▶ [WORK INSTRUCTIONS]: Could you reproduce, exactly as written, every line from the one containing "R107: 18k (N5, N10) -> 18k (GND, N14)" through the last line of the records, and nothing else?

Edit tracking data
•••

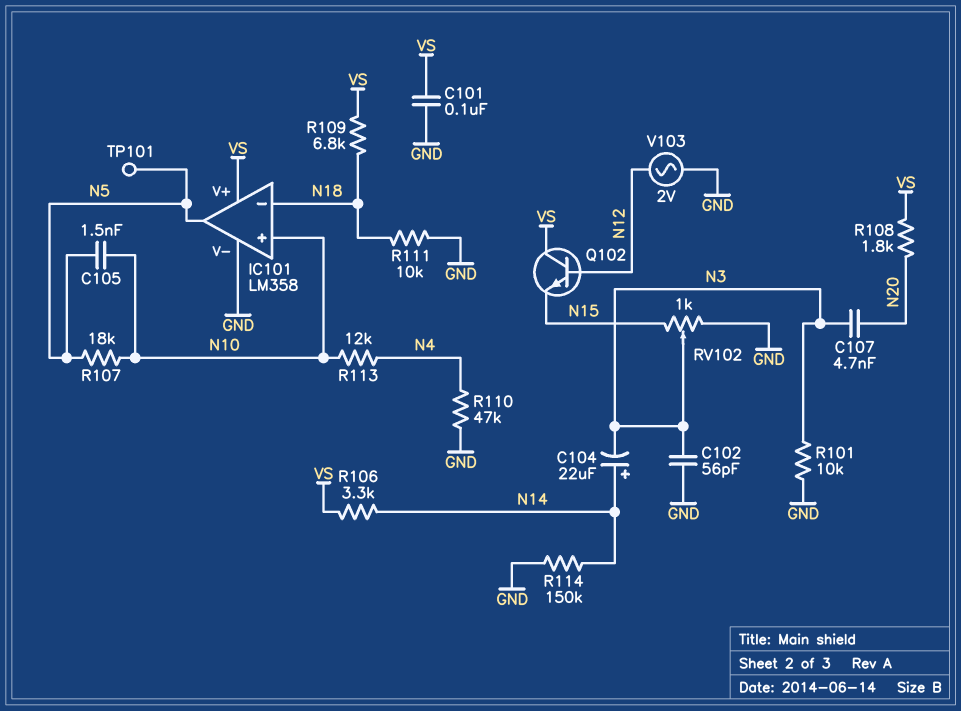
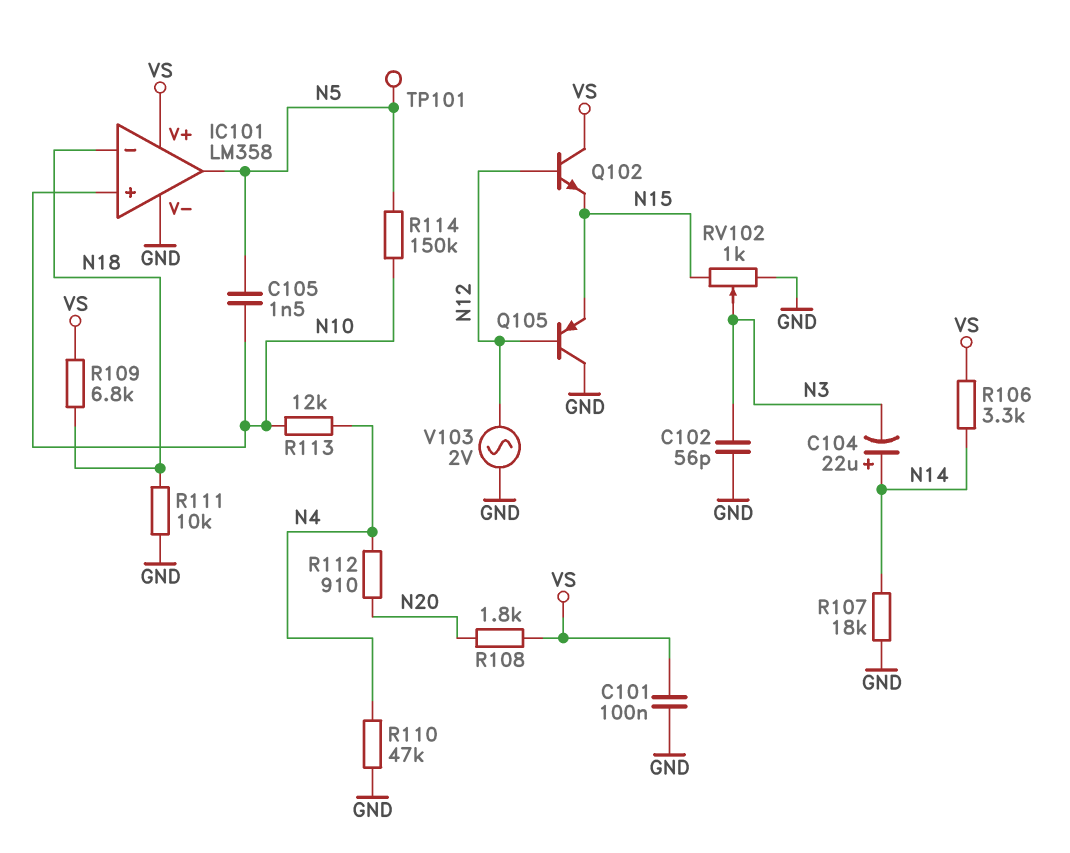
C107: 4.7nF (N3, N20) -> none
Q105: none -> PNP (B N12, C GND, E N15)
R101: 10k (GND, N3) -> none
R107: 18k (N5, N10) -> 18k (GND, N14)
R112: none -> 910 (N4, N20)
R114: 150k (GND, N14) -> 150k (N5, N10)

•••

▶ [YOUR SOLUTION]:
R107: 18k (N5, N10) -> 18k (GND, N14)
R112: none -> 910 (N4, N20)
R114: 150k (GND, N14) -> 150k (N5, N10)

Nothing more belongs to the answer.